Work instruction:
Task for the records below: count the lines that contain the word "purple" and give only that number.

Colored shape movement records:
********

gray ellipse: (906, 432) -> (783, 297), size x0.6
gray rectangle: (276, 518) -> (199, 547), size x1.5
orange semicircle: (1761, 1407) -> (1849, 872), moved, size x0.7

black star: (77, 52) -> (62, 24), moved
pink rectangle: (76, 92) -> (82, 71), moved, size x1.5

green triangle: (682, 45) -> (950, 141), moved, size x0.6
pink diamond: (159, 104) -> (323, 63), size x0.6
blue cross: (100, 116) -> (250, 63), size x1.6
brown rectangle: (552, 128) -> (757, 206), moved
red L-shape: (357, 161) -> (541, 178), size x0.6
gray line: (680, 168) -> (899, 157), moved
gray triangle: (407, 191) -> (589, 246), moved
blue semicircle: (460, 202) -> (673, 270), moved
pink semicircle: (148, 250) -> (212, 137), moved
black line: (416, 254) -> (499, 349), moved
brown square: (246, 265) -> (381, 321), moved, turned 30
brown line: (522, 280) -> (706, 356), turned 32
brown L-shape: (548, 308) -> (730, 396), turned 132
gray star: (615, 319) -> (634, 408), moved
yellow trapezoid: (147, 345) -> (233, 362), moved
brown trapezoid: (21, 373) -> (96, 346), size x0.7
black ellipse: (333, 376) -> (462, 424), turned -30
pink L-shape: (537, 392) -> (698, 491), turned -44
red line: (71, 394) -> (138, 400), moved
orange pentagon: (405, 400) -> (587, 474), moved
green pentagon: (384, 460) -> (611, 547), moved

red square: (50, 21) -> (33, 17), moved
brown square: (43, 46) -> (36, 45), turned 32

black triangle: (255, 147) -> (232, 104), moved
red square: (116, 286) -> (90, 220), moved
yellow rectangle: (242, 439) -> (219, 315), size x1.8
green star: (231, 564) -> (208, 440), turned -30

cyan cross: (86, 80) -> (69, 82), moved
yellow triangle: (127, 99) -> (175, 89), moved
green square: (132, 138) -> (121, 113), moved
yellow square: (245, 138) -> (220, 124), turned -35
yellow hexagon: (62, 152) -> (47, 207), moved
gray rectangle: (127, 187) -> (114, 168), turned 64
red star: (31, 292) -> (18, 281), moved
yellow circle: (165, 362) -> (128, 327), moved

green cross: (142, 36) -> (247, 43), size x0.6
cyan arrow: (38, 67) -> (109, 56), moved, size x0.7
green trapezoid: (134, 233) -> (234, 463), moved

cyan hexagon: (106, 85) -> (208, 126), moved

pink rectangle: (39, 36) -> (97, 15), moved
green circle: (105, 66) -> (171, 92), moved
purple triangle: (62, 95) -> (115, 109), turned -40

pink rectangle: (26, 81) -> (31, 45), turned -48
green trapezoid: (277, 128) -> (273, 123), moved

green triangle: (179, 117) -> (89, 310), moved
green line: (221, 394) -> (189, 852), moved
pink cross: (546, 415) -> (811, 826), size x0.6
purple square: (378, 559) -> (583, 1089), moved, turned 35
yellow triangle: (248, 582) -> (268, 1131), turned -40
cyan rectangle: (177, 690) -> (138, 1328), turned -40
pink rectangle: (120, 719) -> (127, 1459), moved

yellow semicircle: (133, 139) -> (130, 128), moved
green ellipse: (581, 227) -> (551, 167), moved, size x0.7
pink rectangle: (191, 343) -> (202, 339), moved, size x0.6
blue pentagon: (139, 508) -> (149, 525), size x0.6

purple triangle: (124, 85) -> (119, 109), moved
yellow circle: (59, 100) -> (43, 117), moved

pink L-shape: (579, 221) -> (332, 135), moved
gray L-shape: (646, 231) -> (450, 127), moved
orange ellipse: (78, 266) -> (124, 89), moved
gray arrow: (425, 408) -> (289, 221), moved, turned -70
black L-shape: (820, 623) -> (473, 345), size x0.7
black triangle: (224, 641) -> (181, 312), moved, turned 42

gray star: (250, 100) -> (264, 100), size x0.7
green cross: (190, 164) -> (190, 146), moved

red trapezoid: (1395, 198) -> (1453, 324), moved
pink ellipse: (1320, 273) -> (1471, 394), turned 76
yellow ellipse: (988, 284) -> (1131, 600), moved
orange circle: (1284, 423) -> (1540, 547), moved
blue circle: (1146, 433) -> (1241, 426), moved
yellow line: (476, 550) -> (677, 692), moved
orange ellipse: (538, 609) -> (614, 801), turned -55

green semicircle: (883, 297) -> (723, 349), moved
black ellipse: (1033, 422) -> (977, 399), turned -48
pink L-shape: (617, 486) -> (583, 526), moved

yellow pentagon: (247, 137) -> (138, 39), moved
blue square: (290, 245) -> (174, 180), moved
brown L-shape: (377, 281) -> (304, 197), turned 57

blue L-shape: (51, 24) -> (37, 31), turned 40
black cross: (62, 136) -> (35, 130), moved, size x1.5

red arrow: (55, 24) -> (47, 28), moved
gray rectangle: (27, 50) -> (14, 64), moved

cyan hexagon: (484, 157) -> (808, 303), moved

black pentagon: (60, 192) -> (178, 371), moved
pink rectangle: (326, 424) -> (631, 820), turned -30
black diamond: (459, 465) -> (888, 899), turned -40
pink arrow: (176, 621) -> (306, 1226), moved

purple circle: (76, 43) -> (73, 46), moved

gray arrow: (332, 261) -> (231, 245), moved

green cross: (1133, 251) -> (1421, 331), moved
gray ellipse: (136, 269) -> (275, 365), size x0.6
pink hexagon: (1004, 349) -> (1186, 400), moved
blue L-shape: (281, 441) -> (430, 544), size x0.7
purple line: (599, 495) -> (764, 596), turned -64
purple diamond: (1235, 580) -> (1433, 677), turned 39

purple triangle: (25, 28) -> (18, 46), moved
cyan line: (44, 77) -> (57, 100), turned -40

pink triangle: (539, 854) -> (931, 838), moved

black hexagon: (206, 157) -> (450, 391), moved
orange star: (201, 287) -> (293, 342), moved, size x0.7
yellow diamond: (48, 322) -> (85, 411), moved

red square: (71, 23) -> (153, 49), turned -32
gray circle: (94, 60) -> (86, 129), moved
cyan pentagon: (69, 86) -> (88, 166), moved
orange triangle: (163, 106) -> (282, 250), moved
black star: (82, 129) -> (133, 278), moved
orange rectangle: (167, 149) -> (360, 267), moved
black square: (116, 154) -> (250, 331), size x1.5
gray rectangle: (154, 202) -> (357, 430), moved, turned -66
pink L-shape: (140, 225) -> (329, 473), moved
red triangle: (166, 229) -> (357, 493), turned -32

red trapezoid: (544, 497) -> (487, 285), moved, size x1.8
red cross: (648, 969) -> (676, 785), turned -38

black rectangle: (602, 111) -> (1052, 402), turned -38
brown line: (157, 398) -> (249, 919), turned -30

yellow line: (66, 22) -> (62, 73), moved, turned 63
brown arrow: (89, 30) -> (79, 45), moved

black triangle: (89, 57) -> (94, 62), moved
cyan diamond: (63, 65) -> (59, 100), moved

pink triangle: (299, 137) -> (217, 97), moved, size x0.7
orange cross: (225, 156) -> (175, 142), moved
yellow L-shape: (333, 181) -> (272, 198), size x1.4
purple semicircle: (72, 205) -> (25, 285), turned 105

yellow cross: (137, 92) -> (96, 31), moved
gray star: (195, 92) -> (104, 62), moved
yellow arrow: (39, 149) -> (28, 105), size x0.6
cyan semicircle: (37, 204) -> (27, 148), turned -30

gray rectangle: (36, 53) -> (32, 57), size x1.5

********

Answer for this exercise:
8